-- Data supplied follows --

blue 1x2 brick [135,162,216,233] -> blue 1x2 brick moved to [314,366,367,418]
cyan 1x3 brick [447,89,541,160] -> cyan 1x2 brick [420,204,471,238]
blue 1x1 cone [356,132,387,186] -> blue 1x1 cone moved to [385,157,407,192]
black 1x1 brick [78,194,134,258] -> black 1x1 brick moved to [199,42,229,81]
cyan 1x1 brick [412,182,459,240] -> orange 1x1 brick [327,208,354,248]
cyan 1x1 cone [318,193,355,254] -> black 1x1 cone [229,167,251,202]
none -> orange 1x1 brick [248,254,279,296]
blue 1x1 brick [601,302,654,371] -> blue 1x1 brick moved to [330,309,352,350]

-- Data supplied concluded --
-- Data supplied follows --

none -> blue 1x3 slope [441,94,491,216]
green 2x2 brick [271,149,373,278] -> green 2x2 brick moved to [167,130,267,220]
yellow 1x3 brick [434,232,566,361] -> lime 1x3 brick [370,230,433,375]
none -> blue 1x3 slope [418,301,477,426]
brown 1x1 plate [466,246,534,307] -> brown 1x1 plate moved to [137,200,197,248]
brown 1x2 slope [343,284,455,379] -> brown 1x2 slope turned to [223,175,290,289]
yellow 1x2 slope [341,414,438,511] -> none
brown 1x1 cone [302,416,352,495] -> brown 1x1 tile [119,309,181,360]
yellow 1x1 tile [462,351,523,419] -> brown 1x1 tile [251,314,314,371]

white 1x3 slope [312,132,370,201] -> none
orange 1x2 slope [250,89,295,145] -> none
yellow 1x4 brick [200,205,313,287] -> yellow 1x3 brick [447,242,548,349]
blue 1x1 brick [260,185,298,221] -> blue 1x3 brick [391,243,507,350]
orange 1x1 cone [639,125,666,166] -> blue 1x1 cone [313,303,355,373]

-- Data supplied concluded --

◆ Required action ◆
Retype only the lines above between the line with "black 1x1 brick [78,194,134,258]" and the line with "blue 1x1 brick [601,302,654,371]", counting those two lines as well, and keep every character as it is.

◆ Response for this exercise ◆
black 1x1 brick [78,194,134,258] -> black 1x1 brick moved to [199,42,229,81]
cyan 1x1 brick [412,182,459,240] -> orange 1x1 brick [327,208,354,248]
cyan 1x1 cone [318,193,355,254] -> black 1x1 cone [229,167,251,202]
none -> orange 1x1 brick [248,254,279,296]
blue 1x1 brick [601,302,654,371] -> blue 1x1 brick moved to [330,309,352,350]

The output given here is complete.